*** THE INPUT ***

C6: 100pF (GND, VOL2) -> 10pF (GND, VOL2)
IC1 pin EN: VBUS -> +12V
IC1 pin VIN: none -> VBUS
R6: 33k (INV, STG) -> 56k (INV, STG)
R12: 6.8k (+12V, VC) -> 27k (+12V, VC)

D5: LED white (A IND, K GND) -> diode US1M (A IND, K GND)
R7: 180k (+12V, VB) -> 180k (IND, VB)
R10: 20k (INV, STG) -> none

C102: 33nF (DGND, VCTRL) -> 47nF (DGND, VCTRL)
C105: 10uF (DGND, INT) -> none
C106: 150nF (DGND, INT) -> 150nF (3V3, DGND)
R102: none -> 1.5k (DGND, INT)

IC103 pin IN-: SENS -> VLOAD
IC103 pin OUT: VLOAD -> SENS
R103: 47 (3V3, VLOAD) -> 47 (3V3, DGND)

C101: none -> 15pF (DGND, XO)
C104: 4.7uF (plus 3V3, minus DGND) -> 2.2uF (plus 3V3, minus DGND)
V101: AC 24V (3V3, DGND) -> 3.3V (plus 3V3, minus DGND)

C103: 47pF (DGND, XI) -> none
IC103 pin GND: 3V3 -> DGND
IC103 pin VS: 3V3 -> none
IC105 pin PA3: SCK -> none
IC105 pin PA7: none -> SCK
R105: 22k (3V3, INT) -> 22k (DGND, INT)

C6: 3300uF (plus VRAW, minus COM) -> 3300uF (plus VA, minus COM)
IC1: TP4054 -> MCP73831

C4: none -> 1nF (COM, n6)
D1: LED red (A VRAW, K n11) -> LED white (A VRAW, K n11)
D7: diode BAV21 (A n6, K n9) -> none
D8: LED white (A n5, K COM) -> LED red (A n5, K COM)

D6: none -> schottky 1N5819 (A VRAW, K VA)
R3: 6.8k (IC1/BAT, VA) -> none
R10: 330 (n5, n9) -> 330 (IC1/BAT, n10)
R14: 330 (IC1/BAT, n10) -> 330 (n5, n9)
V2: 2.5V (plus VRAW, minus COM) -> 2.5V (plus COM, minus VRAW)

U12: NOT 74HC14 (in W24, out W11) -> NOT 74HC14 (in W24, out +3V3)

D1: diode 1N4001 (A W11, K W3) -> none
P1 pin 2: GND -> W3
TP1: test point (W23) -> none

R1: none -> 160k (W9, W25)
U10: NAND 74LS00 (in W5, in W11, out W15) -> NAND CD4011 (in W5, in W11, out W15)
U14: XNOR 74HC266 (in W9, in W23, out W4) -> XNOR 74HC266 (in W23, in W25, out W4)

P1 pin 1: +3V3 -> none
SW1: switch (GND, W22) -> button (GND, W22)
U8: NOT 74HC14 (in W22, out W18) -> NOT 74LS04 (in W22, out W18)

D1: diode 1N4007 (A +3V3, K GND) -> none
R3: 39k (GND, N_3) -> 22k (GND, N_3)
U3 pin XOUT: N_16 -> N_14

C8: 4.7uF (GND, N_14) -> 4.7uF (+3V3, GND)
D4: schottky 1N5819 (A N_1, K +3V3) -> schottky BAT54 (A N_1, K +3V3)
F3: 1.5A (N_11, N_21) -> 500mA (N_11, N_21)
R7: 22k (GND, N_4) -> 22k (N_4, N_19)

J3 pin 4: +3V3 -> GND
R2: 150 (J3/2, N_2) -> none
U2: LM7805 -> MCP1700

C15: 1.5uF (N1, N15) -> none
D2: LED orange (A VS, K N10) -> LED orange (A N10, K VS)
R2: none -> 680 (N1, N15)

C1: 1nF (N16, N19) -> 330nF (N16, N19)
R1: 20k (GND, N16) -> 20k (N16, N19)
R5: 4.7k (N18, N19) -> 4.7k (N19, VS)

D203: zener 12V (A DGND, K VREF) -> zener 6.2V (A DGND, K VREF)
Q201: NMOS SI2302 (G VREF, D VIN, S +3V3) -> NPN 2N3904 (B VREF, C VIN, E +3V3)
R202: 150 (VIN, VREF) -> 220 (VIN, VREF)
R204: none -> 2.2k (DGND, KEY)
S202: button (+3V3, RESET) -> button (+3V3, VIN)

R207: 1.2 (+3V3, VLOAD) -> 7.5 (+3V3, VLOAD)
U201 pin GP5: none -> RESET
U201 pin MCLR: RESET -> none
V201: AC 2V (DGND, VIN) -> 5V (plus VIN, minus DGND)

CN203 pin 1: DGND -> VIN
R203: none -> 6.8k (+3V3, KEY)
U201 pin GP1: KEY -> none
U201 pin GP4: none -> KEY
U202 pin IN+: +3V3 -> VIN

***

> **WHAT IS BEING ASKED**
Above are the records. Print exactly, and only, the lines from the line with "IC1: TP4054 -> MCP73831" to the line with "SW1: switch (GND, W22) -> button (GND, W22)", both inclusive.

> **ANSWER SECTION**
IC1: TP4054 -> MCP73831

C4: none -> 1nF (COM, n6)
D1: LED red (A VRAW, K n11) -> LED white (A VRAW, K n11)
D7: diode BAV21 (A n6, K n9) -> none
D8: LED white (A n5, K COM) -> LED red (A n5, K COM)

D6: none -> schottky 1N5819 (A VRAW, K VA)
R3: 6.8k (IC1/BAT, VA) -> none
R10: 330 (n5, n9) -> 330 (IC1/BAT, n10)
R14: 330 (IC1/BAT, n10) -> 330 (n5, n9)
V2: 2.5V (plus VRAW, minus COM) -> 2.5V (plus COM, minus VRAW)

U12: NOT 74HC14 (in W24, out W11) -> NOT 74HC14 (in W24, out +3V3)

D1: diode 1N4001 (A W11, K W3) -> none
P1 pin 2: GND -> W3
TP1: test point (W23) -> none

R1: none -> 160k (W9, W25)
U10: NAND 74LS00 (in W5, in W11, out W15) -> NAND CD4011 (in W5, in W11, out W15)
U14: XNOR 74HC266 (in W9, in W23, out W4) -> XNOR 74HC266 (in W23, in W25, out W4)

P1 pin 1: +3V3 -> none
SW1: switch (GND, W22) -> button (GND, W22)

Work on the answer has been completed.